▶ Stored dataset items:
-- Opening Marker --

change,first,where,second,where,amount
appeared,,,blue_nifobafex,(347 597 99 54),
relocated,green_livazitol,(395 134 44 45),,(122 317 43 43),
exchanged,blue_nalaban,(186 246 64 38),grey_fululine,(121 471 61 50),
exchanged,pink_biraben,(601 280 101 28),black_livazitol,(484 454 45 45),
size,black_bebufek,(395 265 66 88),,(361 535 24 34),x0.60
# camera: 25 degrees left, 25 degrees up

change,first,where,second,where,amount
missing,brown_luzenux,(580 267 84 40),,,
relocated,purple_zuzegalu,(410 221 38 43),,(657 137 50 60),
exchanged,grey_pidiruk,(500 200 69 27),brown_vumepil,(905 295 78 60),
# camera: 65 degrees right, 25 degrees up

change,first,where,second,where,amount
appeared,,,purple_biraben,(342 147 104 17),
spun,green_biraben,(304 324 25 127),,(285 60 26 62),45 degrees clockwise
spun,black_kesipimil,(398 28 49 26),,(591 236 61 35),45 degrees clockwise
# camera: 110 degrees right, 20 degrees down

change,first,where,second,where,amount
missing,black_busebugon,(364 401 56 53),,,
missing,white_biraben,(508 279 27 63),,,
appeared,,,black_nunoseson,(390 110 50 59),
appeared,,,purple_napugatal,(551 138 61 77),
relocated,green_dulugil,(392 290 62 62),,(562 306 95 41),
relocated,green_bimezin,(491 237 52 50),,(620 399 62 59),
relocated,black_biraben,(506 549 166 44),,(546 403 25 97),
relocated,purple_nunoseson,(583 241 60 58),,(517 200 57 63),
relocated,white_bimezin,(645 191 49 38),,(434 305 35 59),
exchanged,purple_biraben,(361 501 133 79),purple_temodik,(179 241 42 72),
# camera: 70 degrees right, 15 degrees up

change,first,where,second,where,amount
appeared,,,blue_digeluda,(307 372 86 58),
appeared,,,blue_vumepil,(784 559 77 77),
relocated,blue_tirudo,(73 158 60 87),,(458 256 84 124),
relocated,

-- Closing Marker --

▶ Exercise requirements:
Your answer must consist solely of the lines from the one containing "relocated,green_livazitol,(395 134 44" through the last line of the entries, reproduced exactly.

▶ Task output:
relocated,green_livazitol,(395 134 44 45),,(122 317 43 43),
exchanged,blue_nalaban,(186 246 64 38),grey_fululine,(121 471 61 50),
exchanged,pink_biraben,(601 280 101 28),black_livazitol,(484 454 45 45),
size,black_bebufek,(395 265 66 88),,(361 535 24 34),x0.60
# camera: 25 degrees left, 25 degrees up

change,first,where,second,where,amount
missing,brown_luzenux,(580 267 84 40),,,
relocated,purple_zuzegalu,(410 221 38 43),,(657 137 50 60),
exchanged,grey_pidiruk,(500 200 69 27),brown_vumepil,(905 295 78 60),
# camera: 65 degrees right, 25 degrees up

change,first,where,second,where,amount
appeared,,,purple_biraben,(342 147 104 17),
spun,green_biraben,(304 324 25 127),,(285 60 26 62),45 degrees clockwise
spun,black_kesipimil,(398 28 49 26),,(591 236 61 35),45 degrees clockwise
# camera: 110 degrees right, 20 degrees down

change,first,where,second,where,amount
missing,black_busebugon,(364 401 56 53),,,
missing,white_biraben,(508 279 27 63),,,
appeared,,,black_nunoseson,(390 110 50 59),
appeared,,,purple_napugatal,(551 138 61 77),
relocated,green_dulugil,(392 290 62 62),,(562 306 95 41),
relocated,green_bimezin,(491 237 52 50),,(620 399 62 59),
relocated,black_biraben,(506 549 166 44),,(546 403 25 97),
relocated,purple_nunoseson,(583 241 60 58),,(517 200 57 63),
relocated,white_bimezin,(645 191 49 38),,(434 305 35 59),
exchanged,purple_biraben,(361 501 133 79),purple_temodik,(179 241 42 72),
# camera: 70 degrees right, 15 degrees up

change,first,where,second,where,amount
appeared,,,blue_digeluda,(307 372 86 58),
appeared,,,blue_vumepil,(784 559 77 77),
relocated,blue_tirudo,(73 158 60 87),,(458 256 84 124),
relocated,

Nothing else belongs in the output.